Work to complete - Within the entries below, please return exactly the lines from the one with "(457, 154) = (766, 282): turquoise" through the one with "camera: 25 degrees left, 5 degrees up", leaving out any pictures.
*** Records for this task Section Begins ***
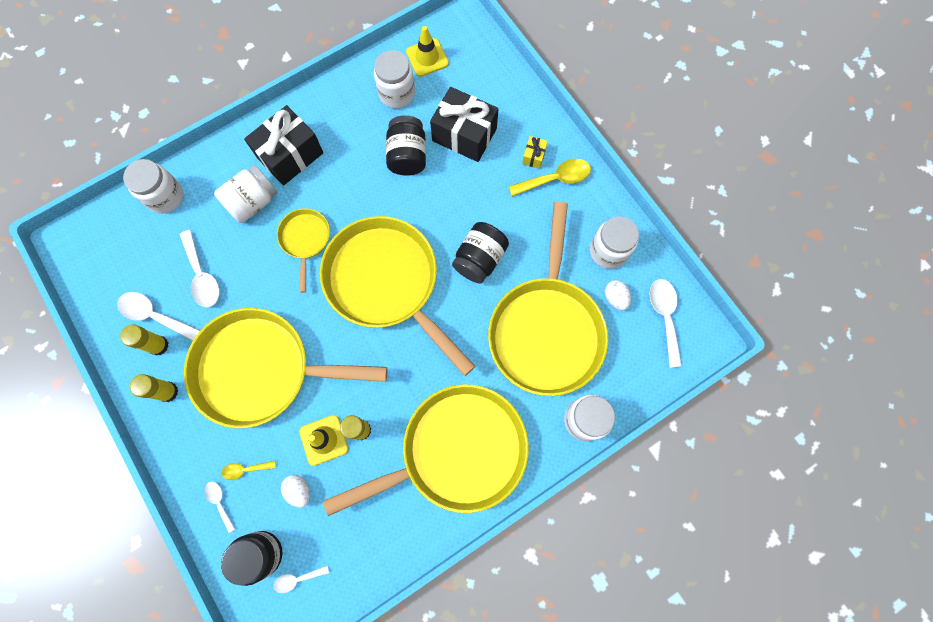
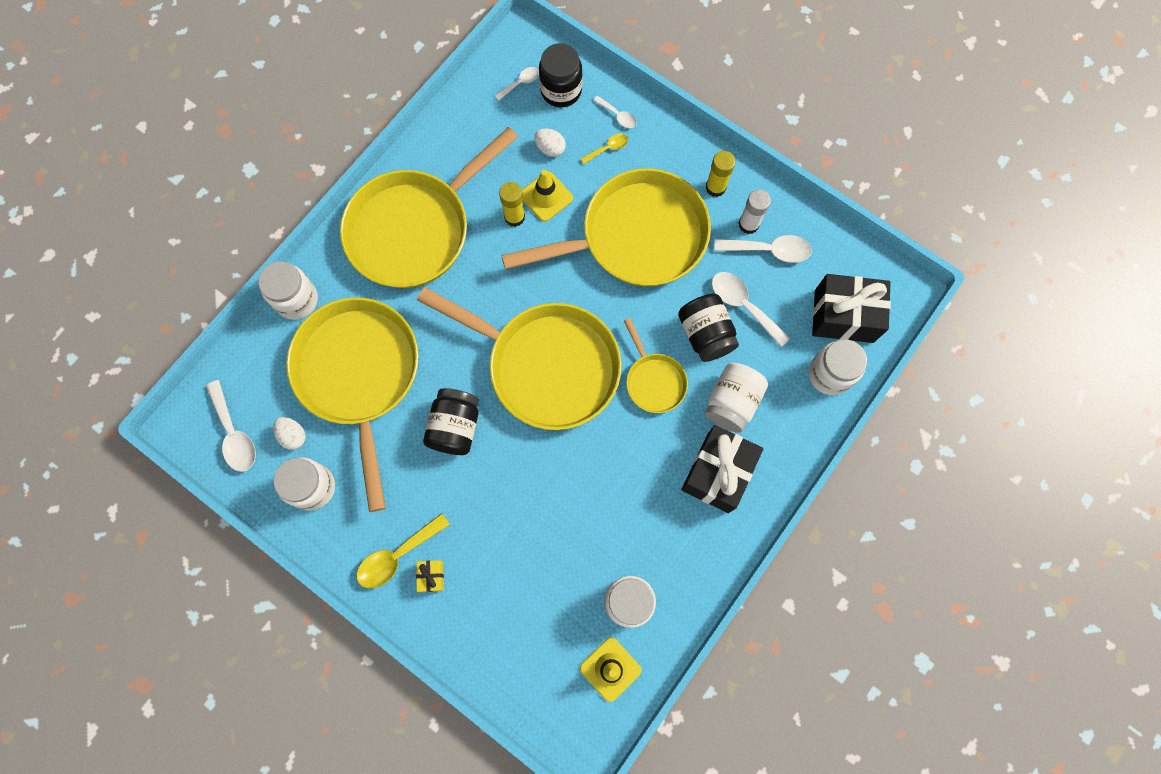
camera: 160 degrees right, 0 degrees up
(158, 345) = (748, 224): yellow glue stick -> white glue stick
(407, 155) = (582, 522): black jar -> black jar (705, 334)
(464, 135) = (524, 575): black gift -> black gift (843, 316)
*** Records for this task Section Ends ***
*** Records for this task Section Begins ***
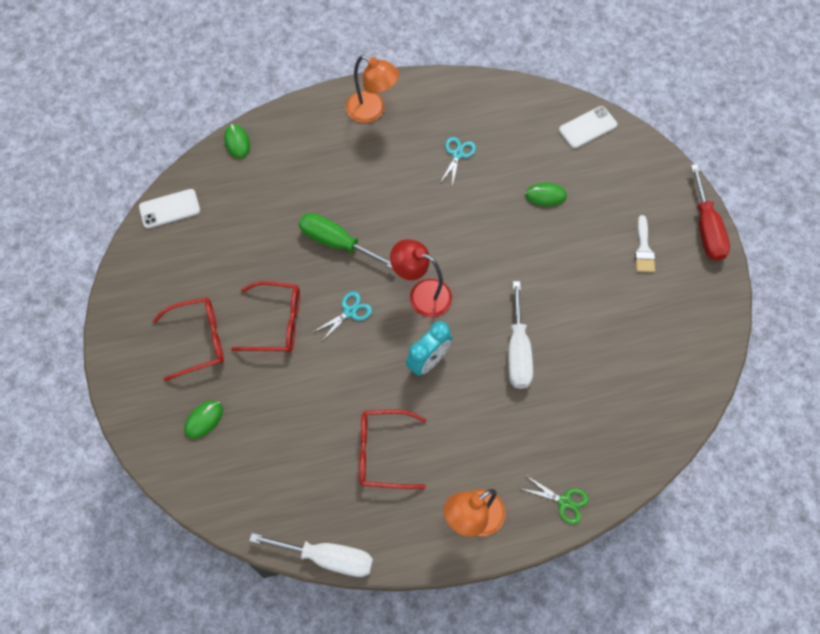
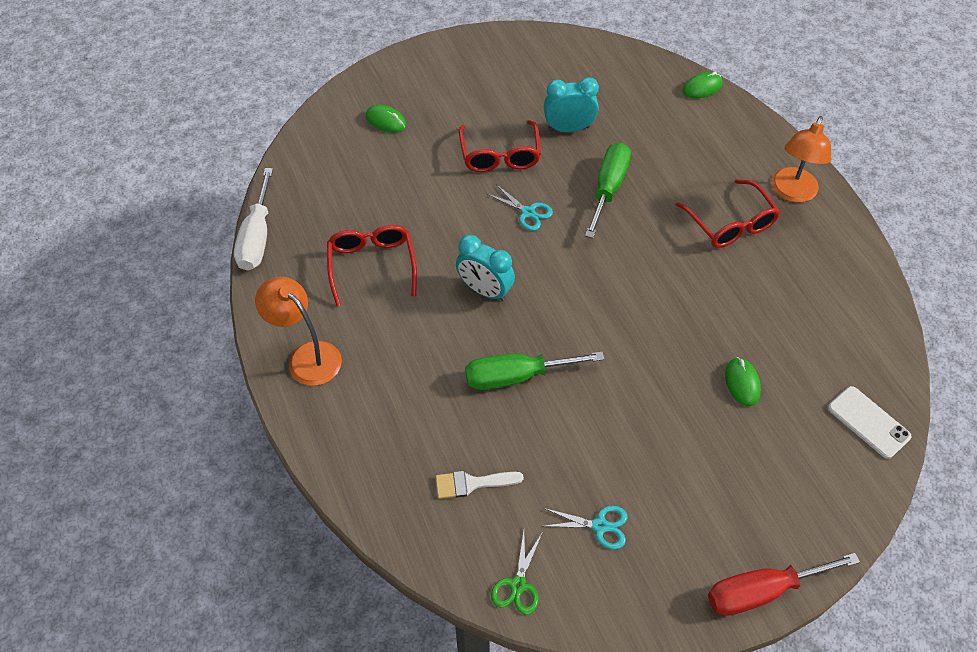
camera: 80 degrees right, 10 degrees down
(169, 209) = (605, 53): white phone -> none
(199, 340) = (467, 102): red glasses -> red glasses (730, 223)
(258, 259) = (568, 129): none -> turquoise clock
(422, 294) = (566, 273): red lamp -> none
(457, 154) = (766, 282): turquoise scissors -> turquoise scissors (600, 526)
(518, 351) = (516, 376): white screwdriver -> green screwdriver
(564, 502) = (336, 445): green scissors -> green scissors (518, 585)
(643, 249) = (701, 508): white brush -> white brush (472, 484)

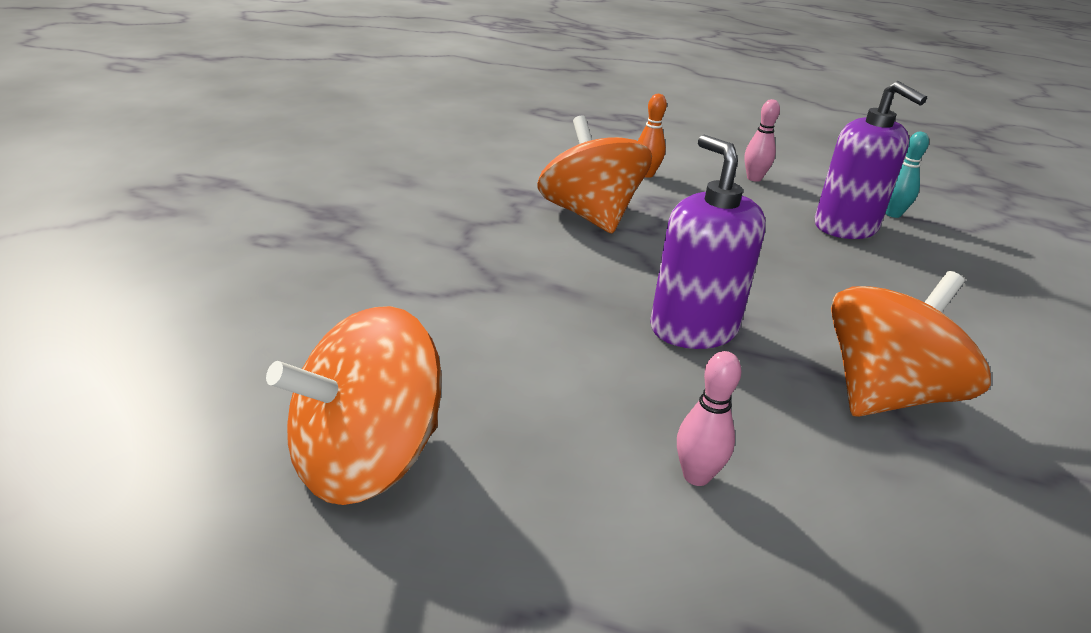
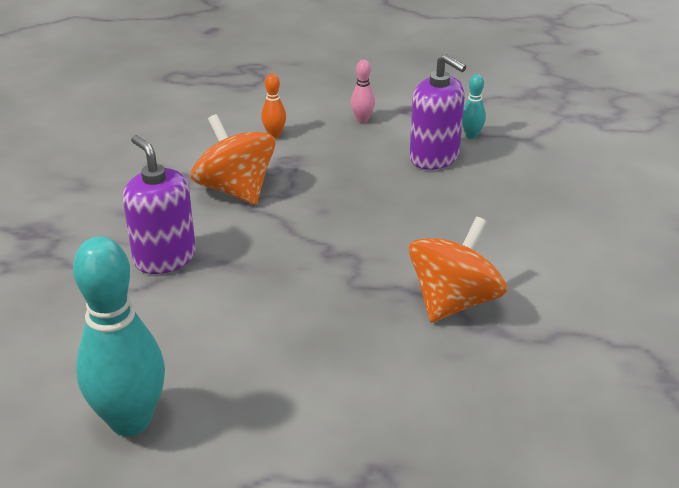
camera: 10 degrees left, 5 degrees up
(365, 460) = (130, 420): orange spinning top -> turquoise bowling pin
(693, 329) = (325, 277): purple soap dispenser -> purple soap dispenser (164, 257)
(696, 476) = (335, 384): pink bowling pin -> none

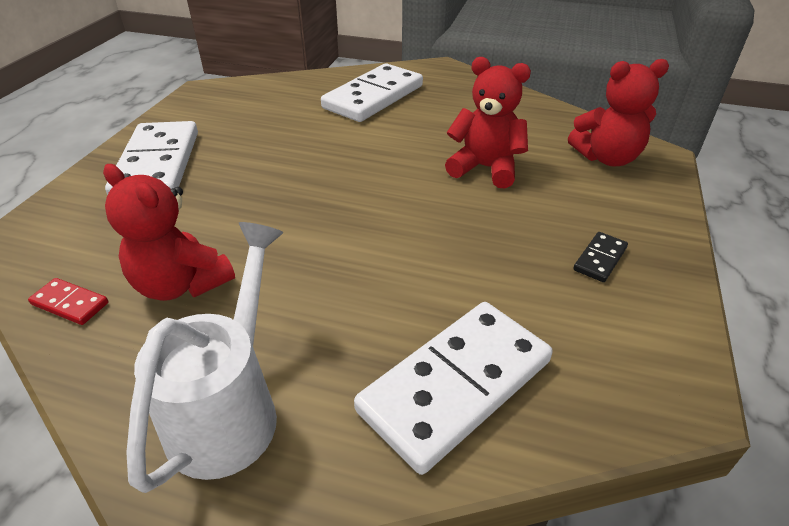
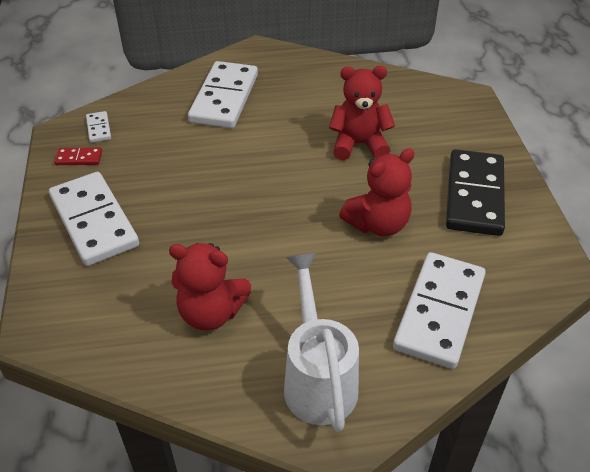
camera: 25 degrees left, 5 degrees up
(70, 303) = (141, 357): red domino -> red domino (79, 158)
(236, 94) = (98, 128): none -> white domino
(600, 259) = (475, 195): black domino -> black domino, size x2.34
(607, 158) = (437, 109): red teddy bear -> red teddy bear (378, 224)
*** Records for this task Section Ends ***
*** Records for this task Section Begins ***
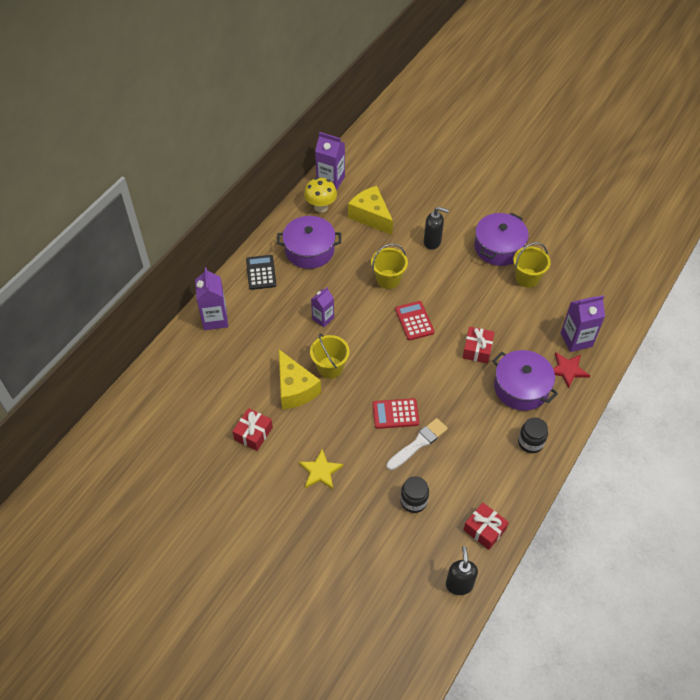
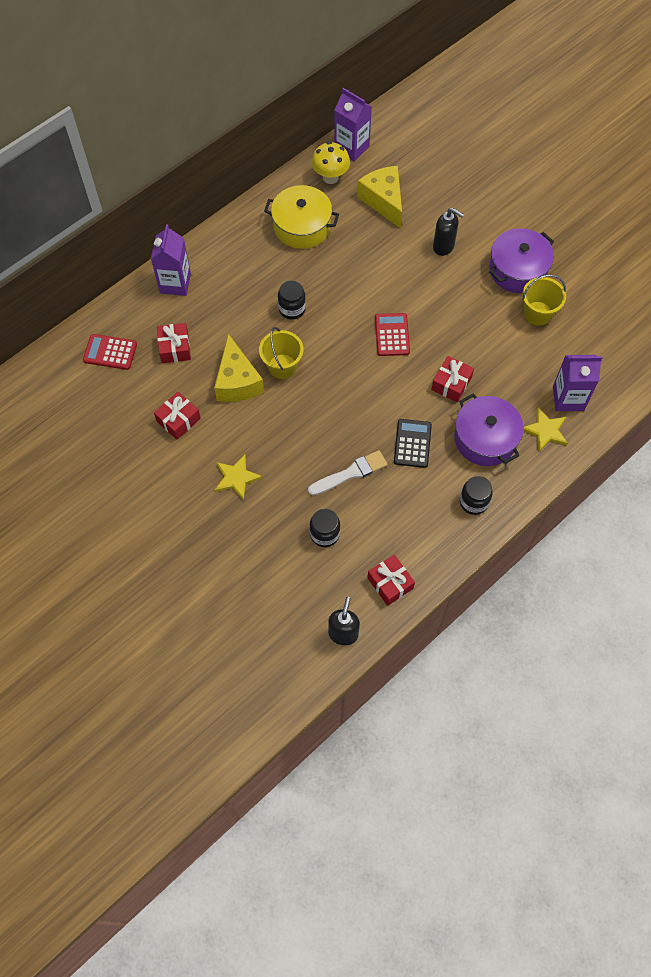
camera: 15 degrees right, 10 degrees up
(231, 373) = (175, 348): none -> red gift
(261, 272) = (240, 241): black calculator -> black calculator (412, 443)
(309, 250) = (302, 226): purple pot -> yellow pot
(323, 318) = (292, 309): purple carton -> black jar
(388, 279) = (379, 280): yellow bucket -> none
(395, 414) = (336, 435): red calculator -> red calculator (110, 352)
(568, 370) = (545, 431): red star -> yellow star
*** Records for this task Section Ends ***
Answer to this exercise -
(457, 154) = (766, 282): turquoise scissors -> turquoise scissors (600, 526)
(518, 351) = (516, 376): white screwdriver -> green screwdriver
(564, 502) = (336, 445): green scissors -> green scissors (518, 585)
(643, 249) = (701, 508): white brush -> white brush (472, 484)

camera: 10 degrees left, 5 degrees up
(365, 460) = (130, 420): orange spinning top -> turquoise bowling pin
(693, 329) = (325, 277): purple soap dispenser -> purple soap dispenser (164, 257)
(696, 476) = (335, 384): pink bowling pin -> none

camera: 25 degrees left, 5 degrees up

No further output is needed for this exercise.